### [Input material]
-----
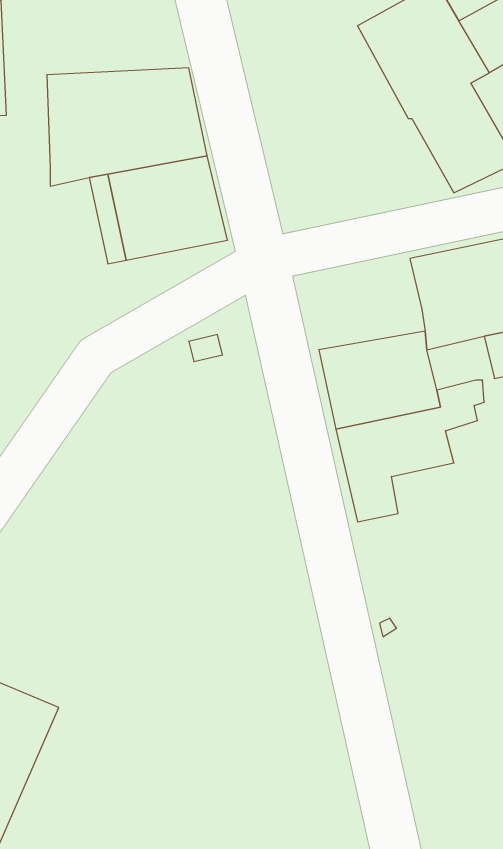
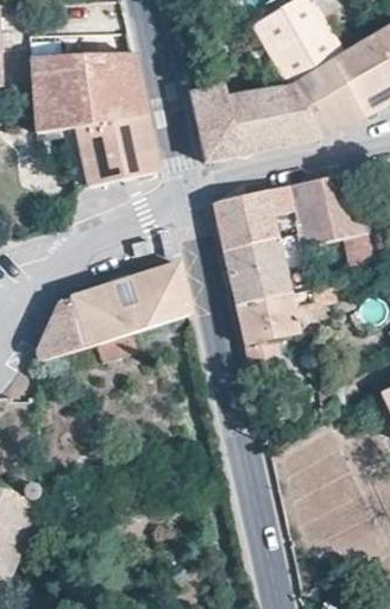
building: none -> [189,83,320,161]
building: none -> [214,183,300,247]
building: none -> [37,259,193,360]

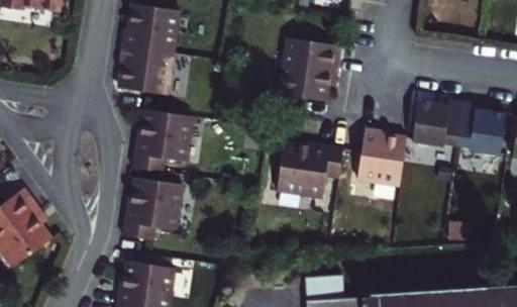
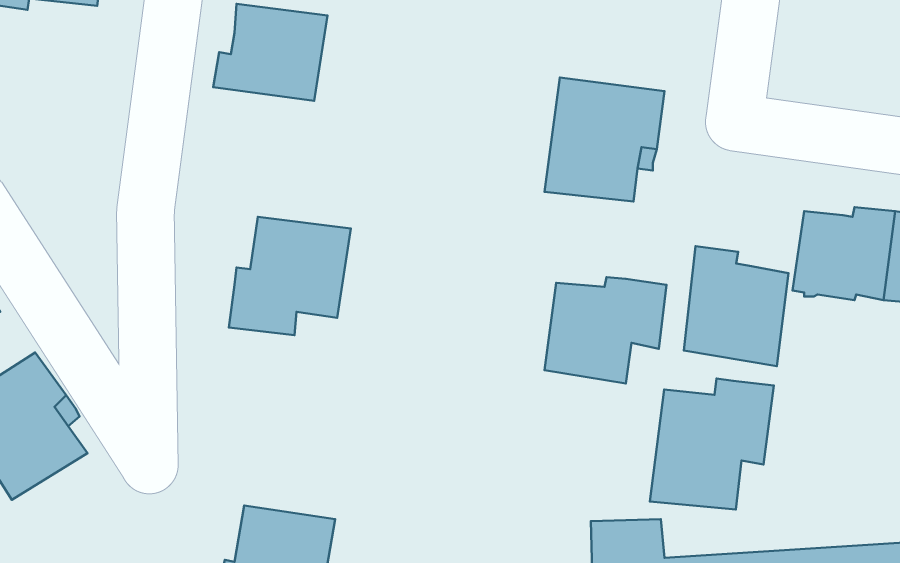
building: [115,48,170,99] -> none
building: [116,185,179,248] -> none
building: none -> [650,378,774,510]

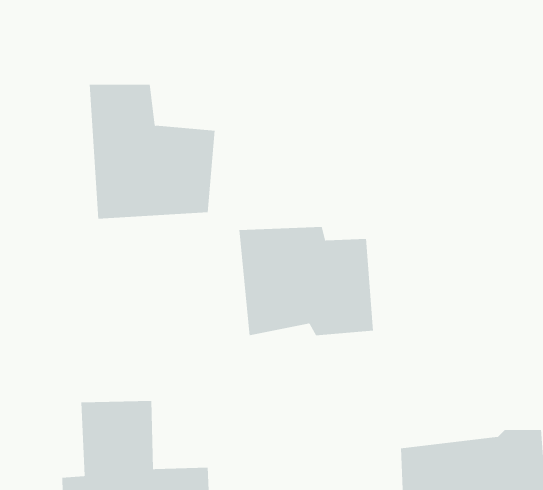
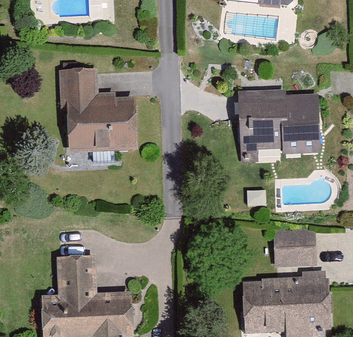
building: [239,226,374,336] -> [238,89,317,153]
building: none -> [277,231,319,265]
-----
### [The task]
Transcribe the data exactly, minus any images.

### [Exercise answer]
building: none -> [189,83,320,161]
building: none -> [214,183,300,247]
building: none -> [37,259,193,360]

building: [115,48,170,99] -> none
building: [116,185,179,248] -> none
building: none -> [650,378,774,510]

building: [239,226,374,336] -> [238,89,317,153]
building: none -> [277,231,319,265]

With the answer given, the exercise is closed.